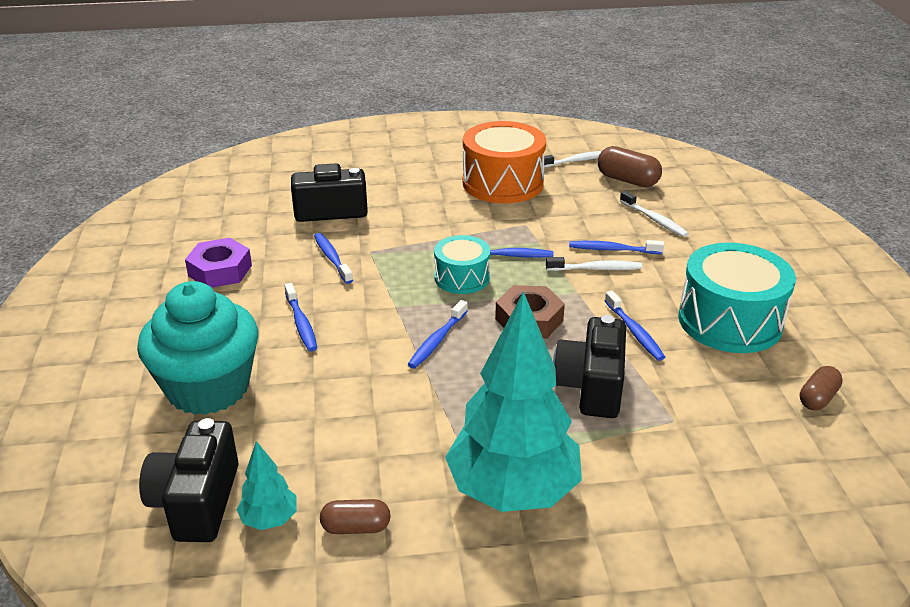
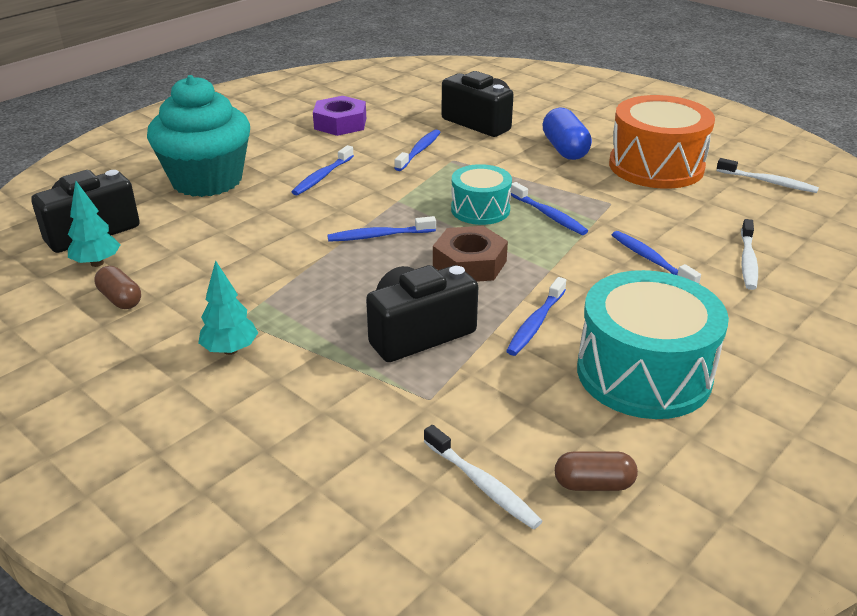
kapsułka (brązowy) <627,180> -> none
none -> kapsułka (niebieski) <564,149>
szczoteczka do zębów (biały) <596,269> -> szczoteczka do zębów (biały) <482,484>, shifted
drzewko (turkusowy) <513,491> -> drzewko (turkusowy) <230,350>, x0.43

* [Exercise requirements]: Would you repeat the lines from the one containing "none -> kapsułka (niebieski) <564,149>" through the end of the data, exactly, with nothing before or after them?

* [Exercise response]:
none -> kapsułka (niebieski) <564,149>
szczoteczka do zębów (biały) <596,269> -> szczoteczka do zębów (biały) <482,484>, shifted
drzewko (turkusowy) <513,491> -> drzewko (turkusowy) <230,350>, x0.43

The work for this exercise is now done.